Records for this task section start

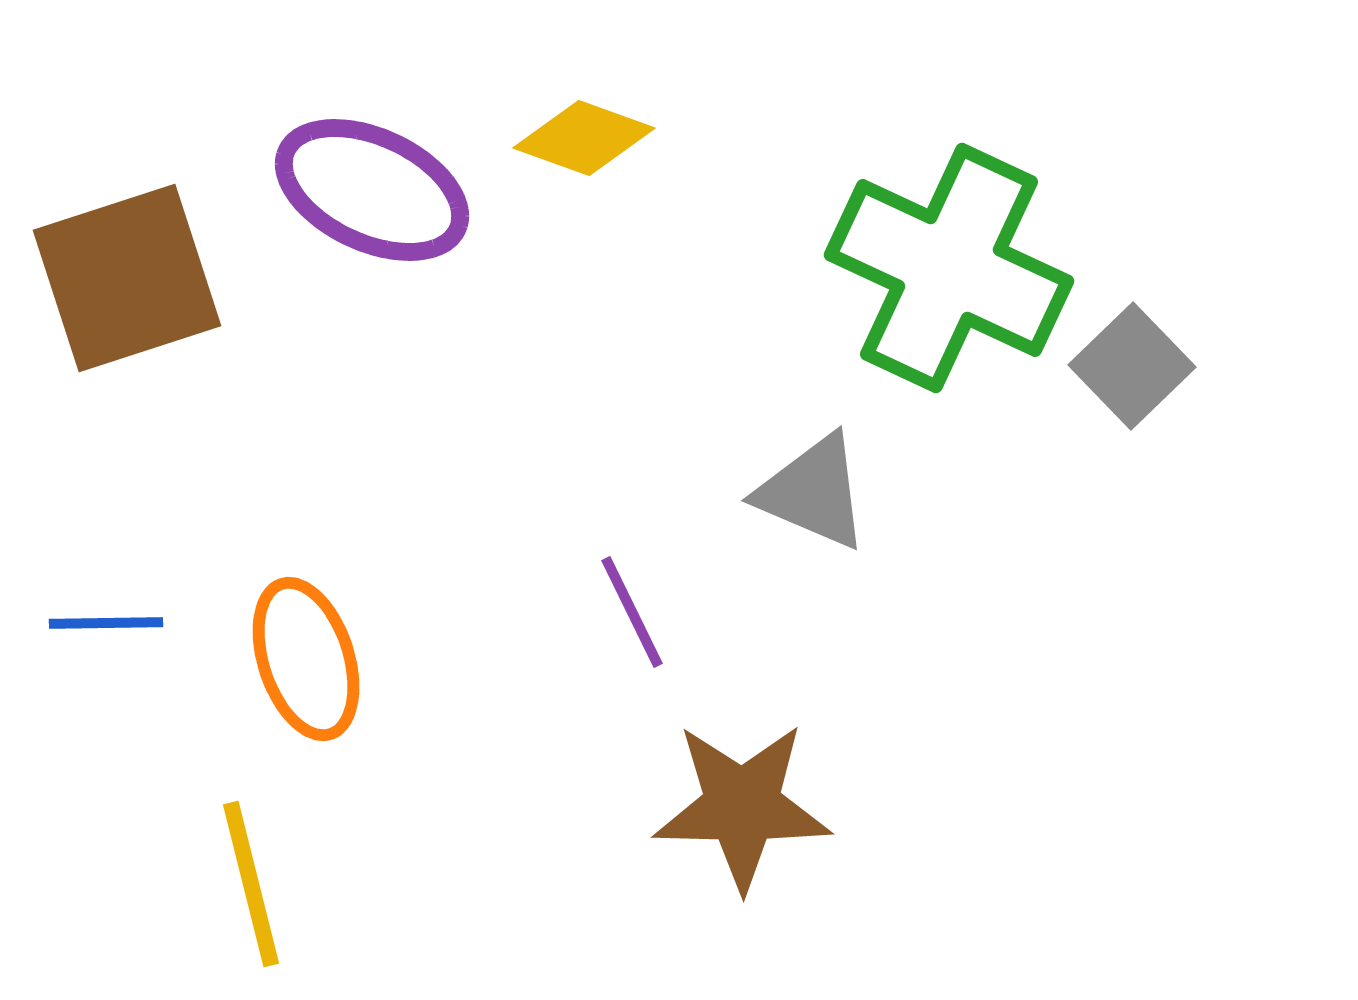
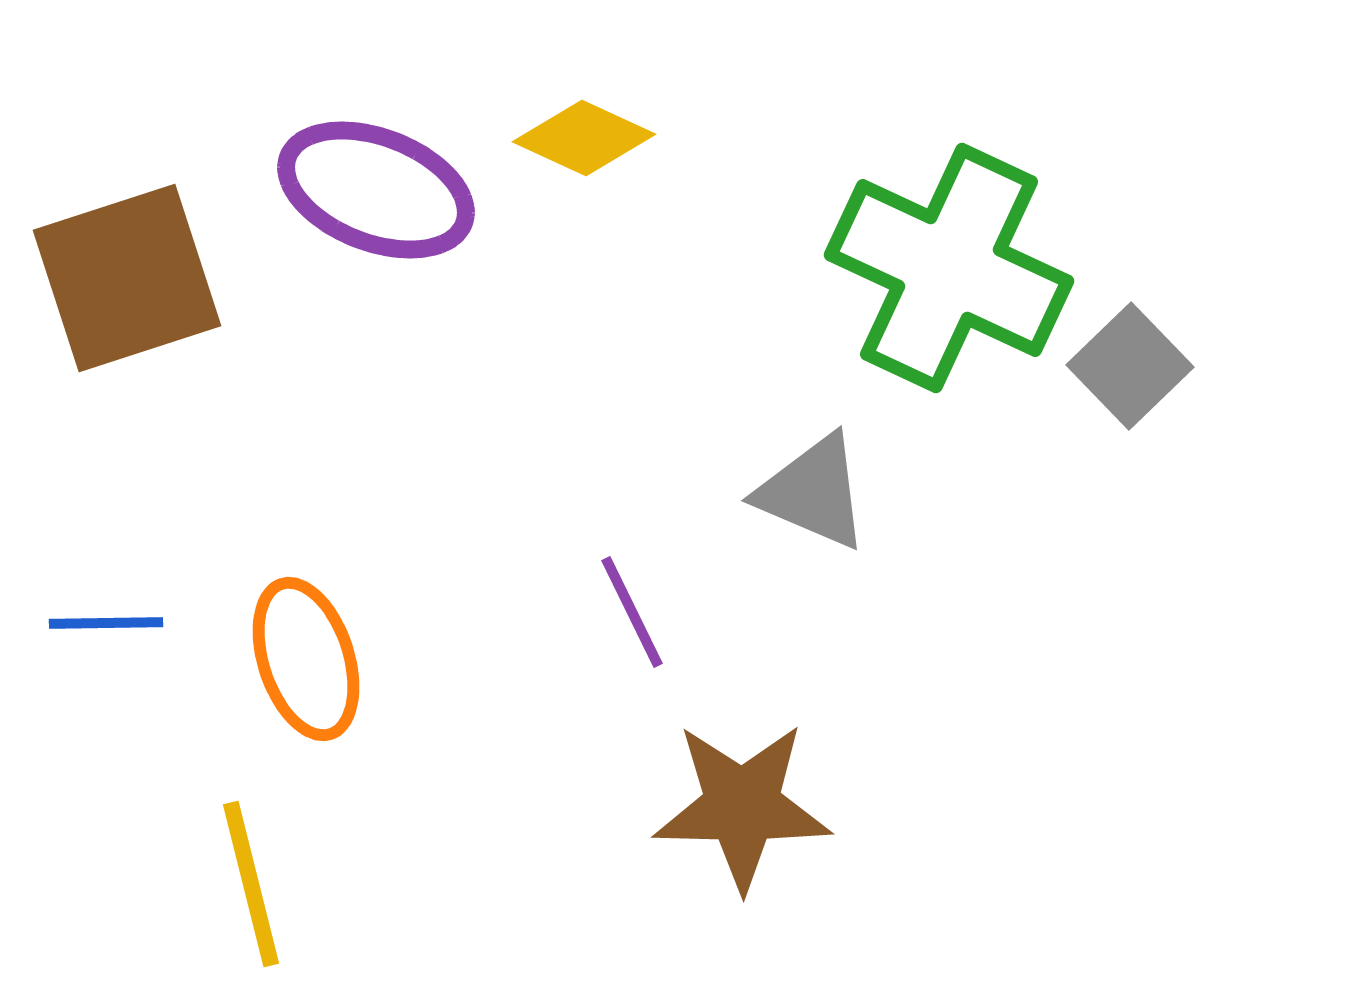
yellow diamond: rotated 5 degrees clockwise
purple ellipse: moved 4 px right; rotated 4 degrees counterclockwise
gray square: moved 2 px left
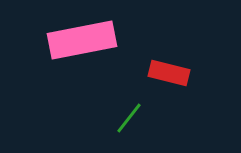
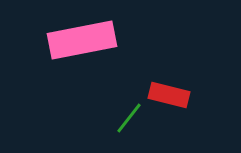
red rectangle: moved 22 px down
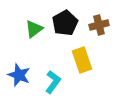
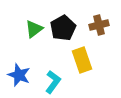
black pentagon: moved 2 px left, 5 px down
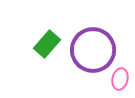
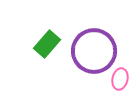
purple circle: moved 1 px right, 1 px down
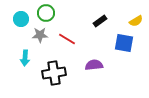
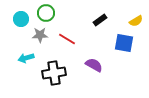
black rectangle: moved 1 px up
cyan arrow: moved 1 px right; rotated 70 degrees clockwise
purple semicircle: rotated 36 degrees clockwise
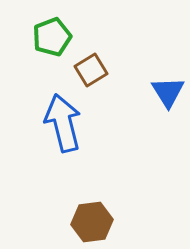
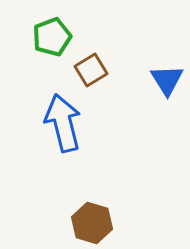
blue triangle: moved 1 px left, 12 px up
brown hexagon: moved 1 px down; rotated 24 degrees clockwise
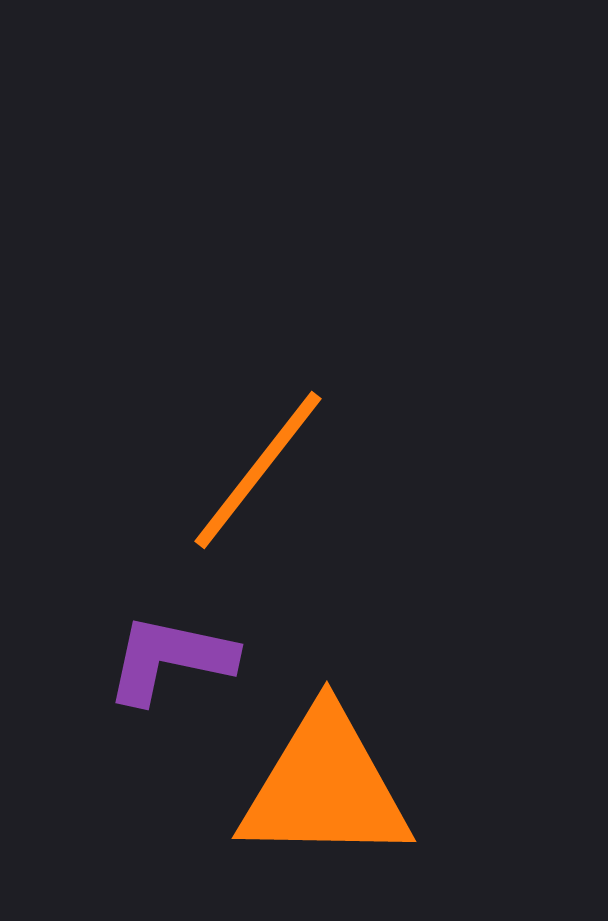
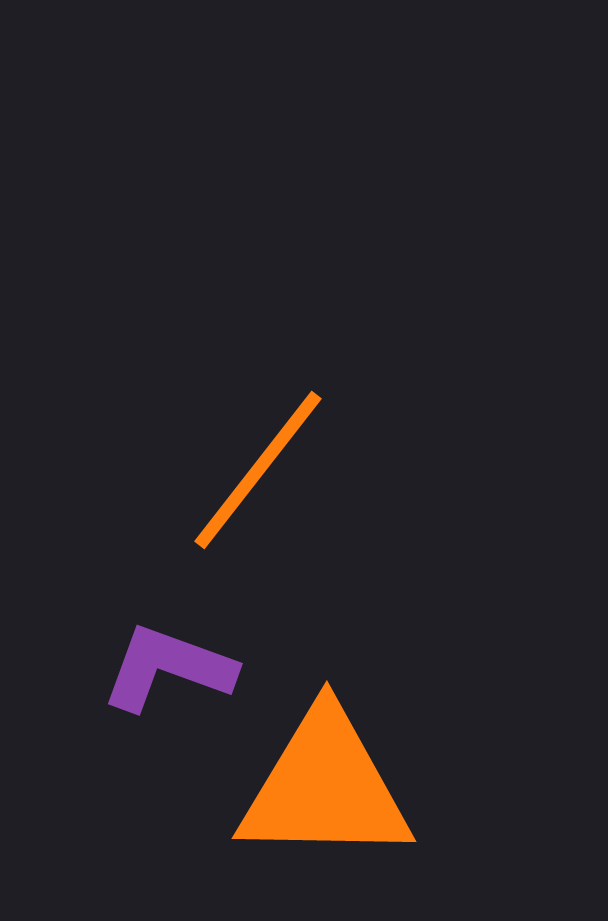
purple L-shape: moved 2 px left, 9 px down; rotated 8 degrees clockwise
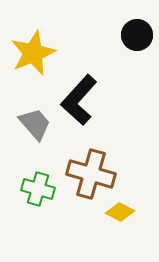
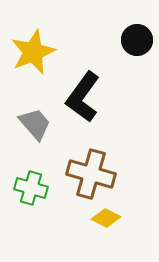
black circle: moved 5 px down
yellow star: moved 1 px up
black L-shape: moved 4 px right, 3 px up; rotated 6 degrees counterclockwise
green cross: moved 7 px left, 1 px up
yellow diamond: moved 14 px left, 6 px down
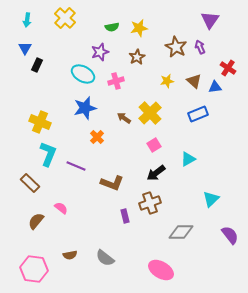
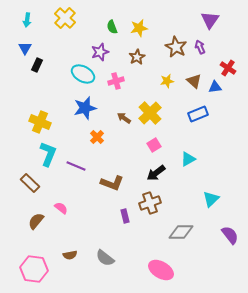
green semicircle at (112, 27): rotated 80 degrees clockwise
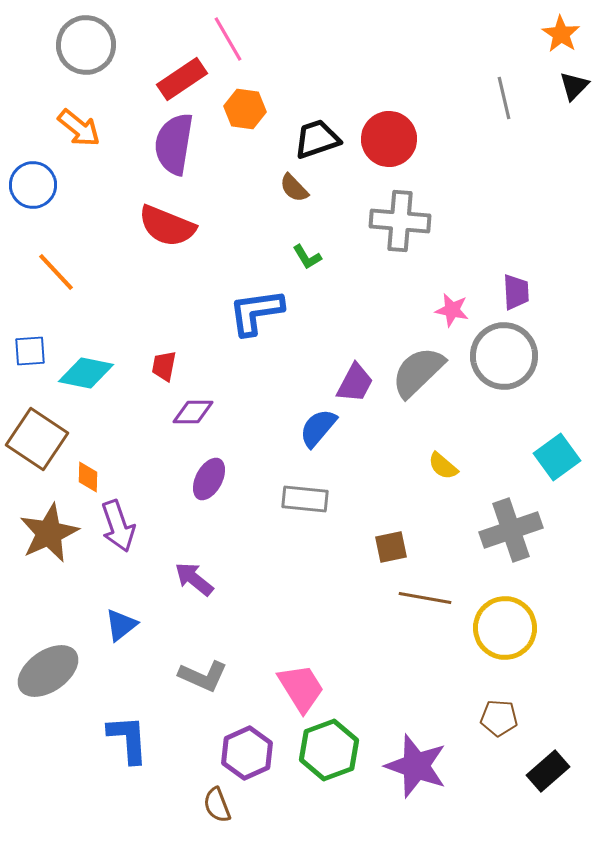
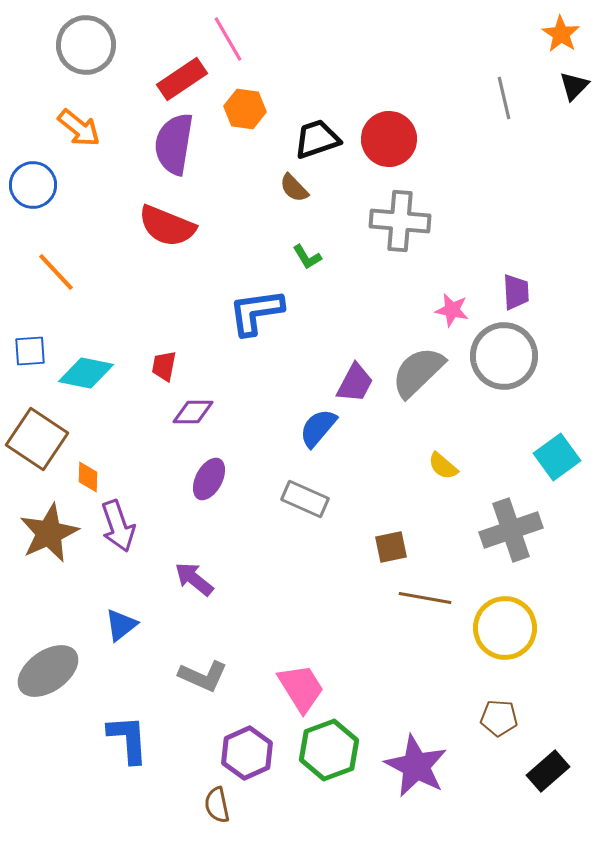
gray rectangle at (305, 499): rotated 18 degrees clockwise
purple star at (416, 766): rotated 8 degrees clockwise
brown semicircle at (217, 805): rotated 9 degrees clockwise
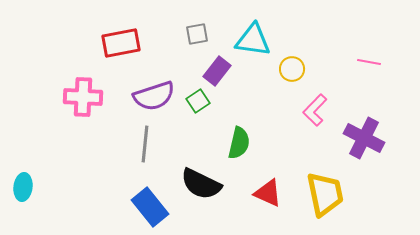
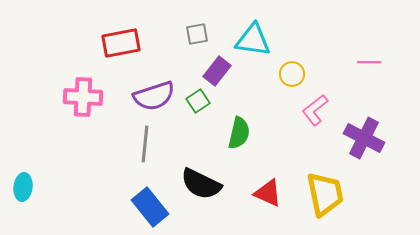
pink line: rotated 10 degrees counterclockwise
yellow circle: moved 5 px down
pink L-shape: rotated 8 degrees clockwise
green semicircle: moved 10 px up
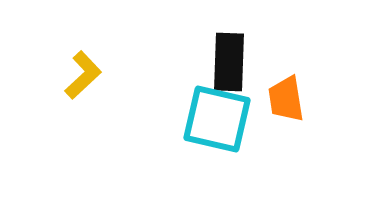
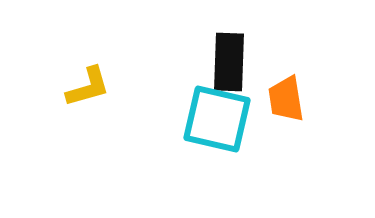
yellow L-shape: moved 5 px right, 12 px down; rotated 27 degrees clockwise
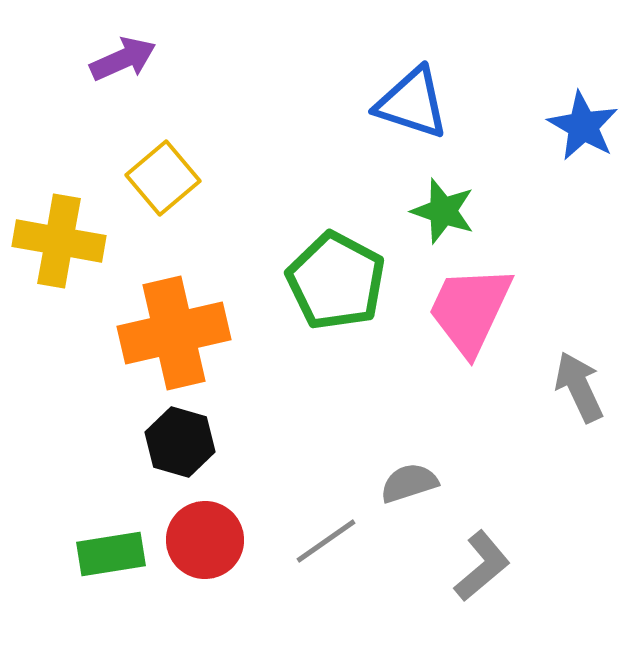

Records for this task section end

Description of the task: Having located the line with "brown semicircle at", transcribe exactly and only the lines from it to the final line of the material, skipping the pictures.

Solution below:
brown semicircle at (217, 805): rotated 9 degrees clockwise
pink line: rotated 10 degrees counterclockwise
yellow circle: moved 5 px down
pink L-shape: rotated 8 degrees clockwise
green semicircle: moved 10 px up
yellow L-shape: moved 5 px right, 12 px down; rotated 27 degrees clockwise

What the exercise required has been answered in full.